• What the task requires
Check each line of the entries for "czerwony" and report the ones that have it.

• Excerpts from a dataset
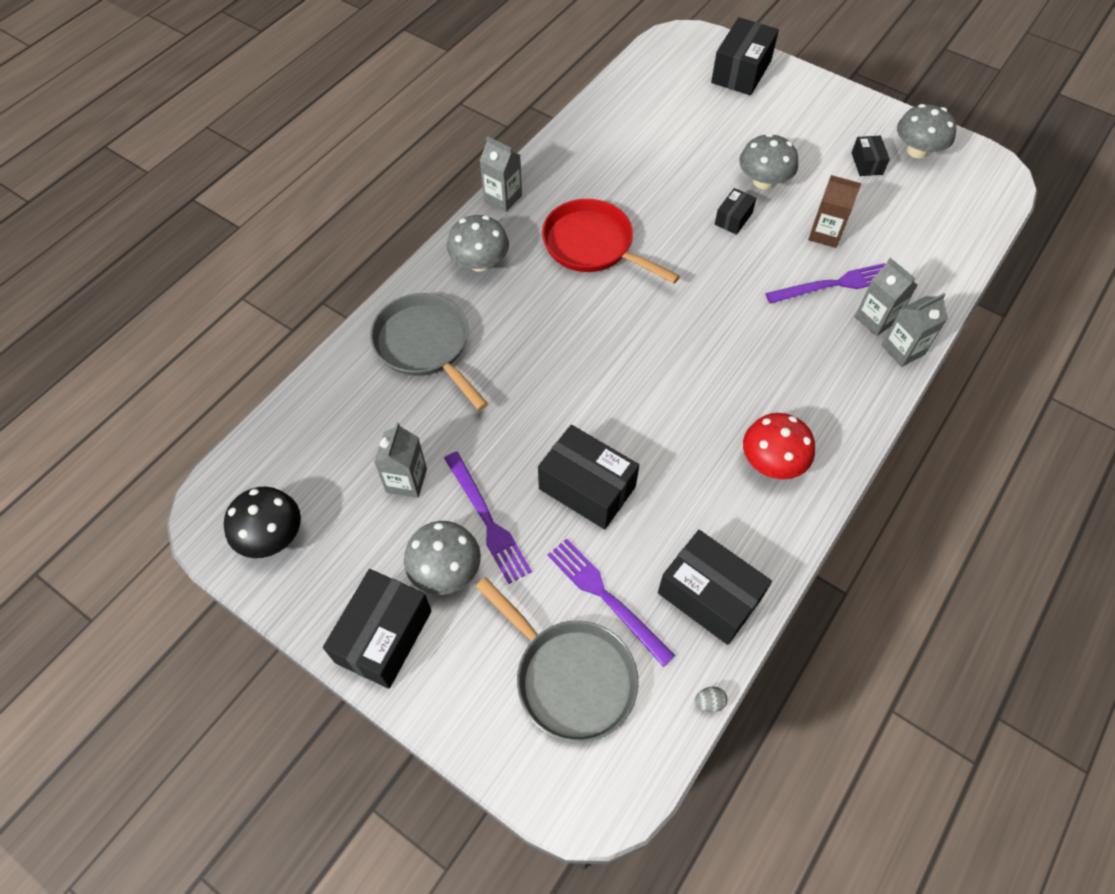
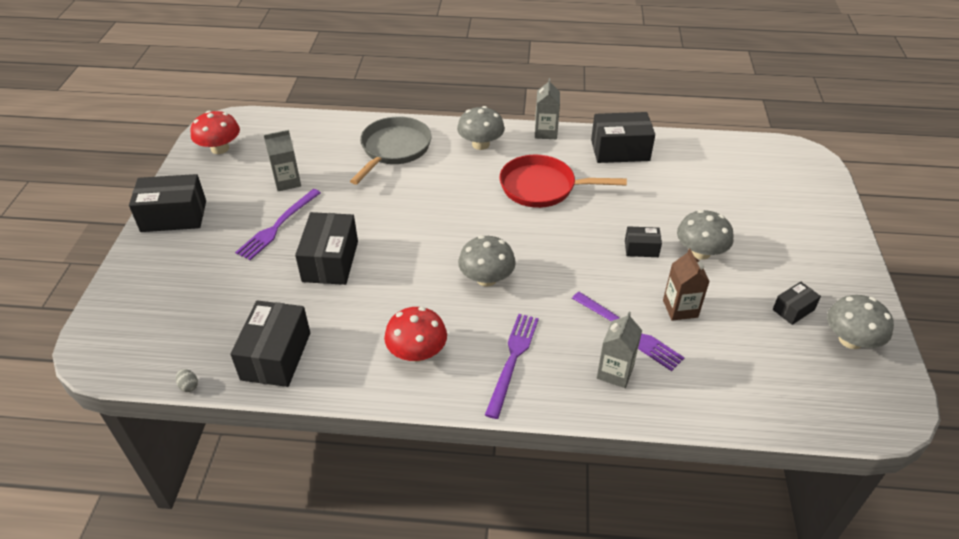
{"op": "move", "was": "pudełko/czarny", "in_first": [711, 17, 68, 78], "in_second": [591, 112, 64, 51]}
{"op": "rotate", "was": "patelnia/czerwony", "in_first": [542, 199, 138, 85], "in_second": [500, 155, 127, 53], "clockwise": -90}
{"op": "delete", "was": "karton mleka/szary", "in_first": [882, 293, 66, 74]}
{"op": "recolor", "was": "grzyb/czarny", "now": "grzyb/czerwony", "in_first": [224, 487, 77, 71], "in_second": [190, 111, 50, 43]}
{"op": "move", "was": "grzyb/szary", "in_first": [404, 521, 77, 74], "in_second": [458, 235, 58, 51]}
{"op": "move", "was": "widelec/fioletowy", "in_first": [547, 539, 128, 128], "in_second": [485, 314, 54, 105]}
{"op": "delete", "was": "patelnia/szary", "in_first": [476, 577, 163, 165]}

• Written response
{"op": "rotate", "was": "patelnia/czerwony", "in_first": [542, 199, 138, 85], "in_second": [500, 155, 127, 53], "clockwise": -90}
{"op": "recolor", "was": "grzyb/czarny", "now": "grzyb/czerwony", "in_first": [224, 487, 77, 71], "in_second": [190, 111, 50, 43]}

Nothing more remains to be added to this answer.